● WHAT TO WORK ON: Could every line of the listing be output exactly, with the pictures skipped?

● EXTRACTED ENTRIES:
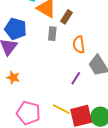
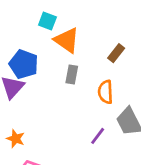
brown rectangle: (66, 17) -> (116, 53), moved
orange star: (13, 78) -> (16, 139), moved

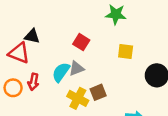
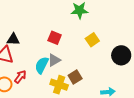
yellow square: (126, 51) -> (92, 40), turned -32
red arrow: (33, 82) -> (20, 77), turned -144

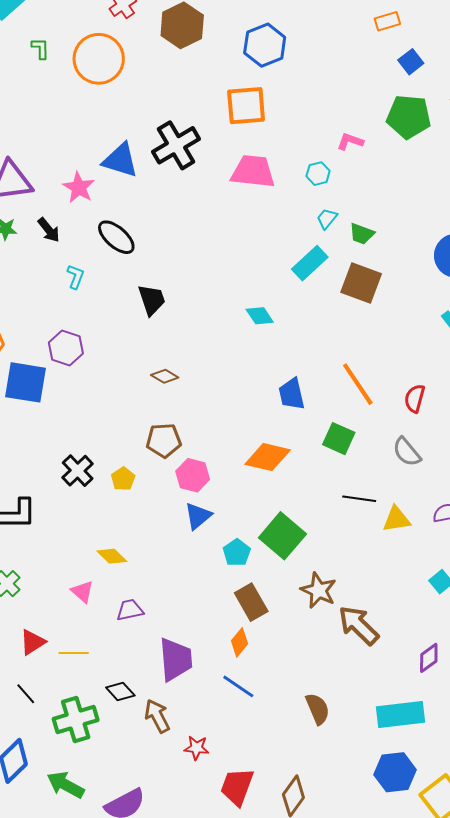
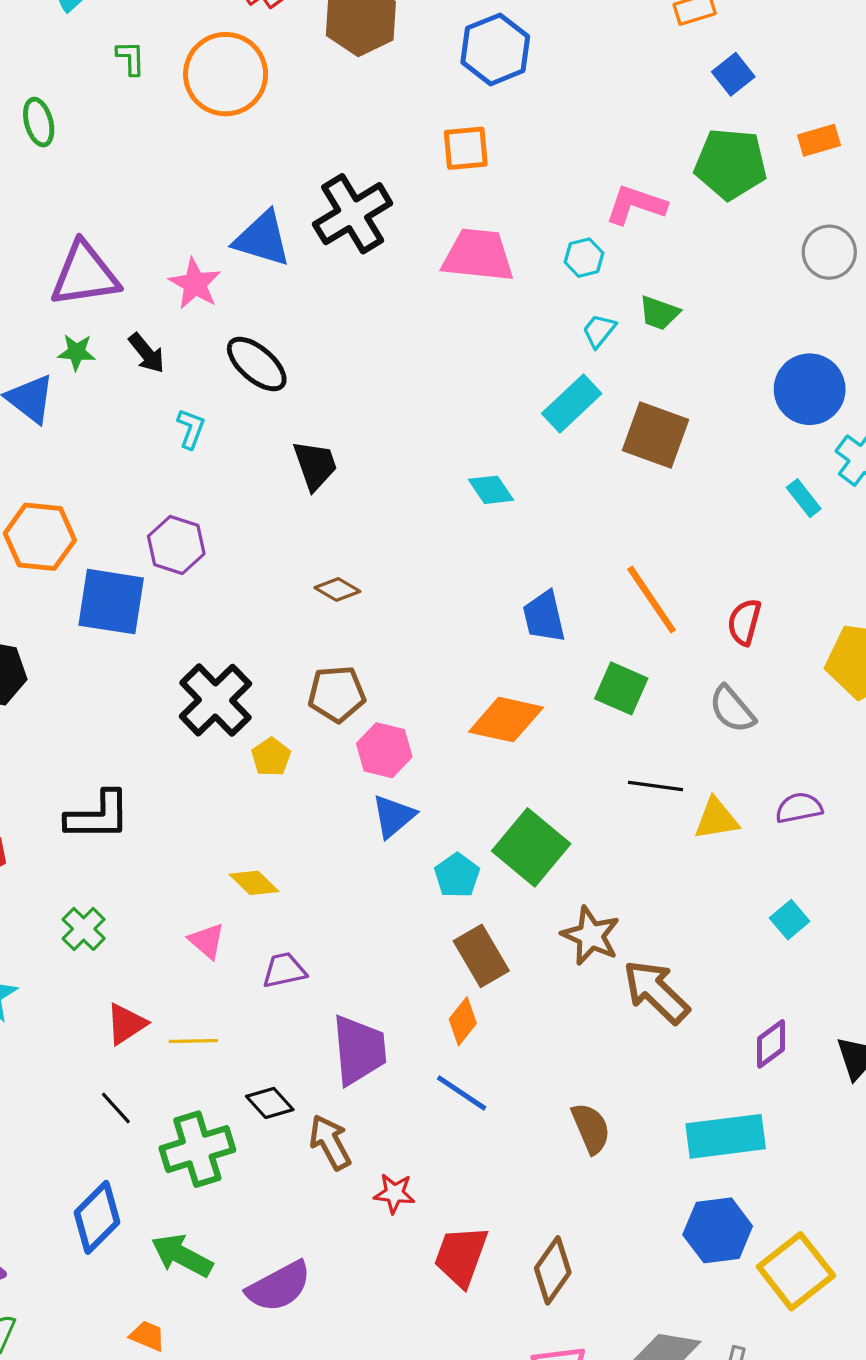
orange square: (246, 106) -> (466, 148), size x0.7
pink L-shape: (350, 141) -> (636, 205), size x1.4
green trapezoid: (362, 234) -> (659, 313), moved
black cross: (78, 471) -> (215, 700), moved, size x1.4

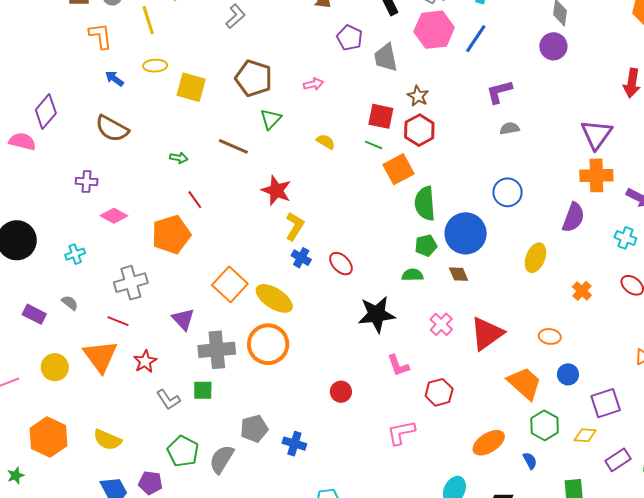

● ANSWER BOX:
brown rectangle: (66, 17) -> (116, 53), moved
orange star: (13, 78) -> (16, 139), moved

yellow square: (126, 51) -> (92, 40), turned -32
red arrow: (33, 82) -> (20, 77), turned -144

orange square: (246, 106) -> (466, 148), size x0.7
pink L-shape: (350, 141) -> (636, 205), size x1.4
green trapezoid: (362, 234) -> (659, 313), moved
black cross: (78, 471) -> (215, 700), moved, size x1.4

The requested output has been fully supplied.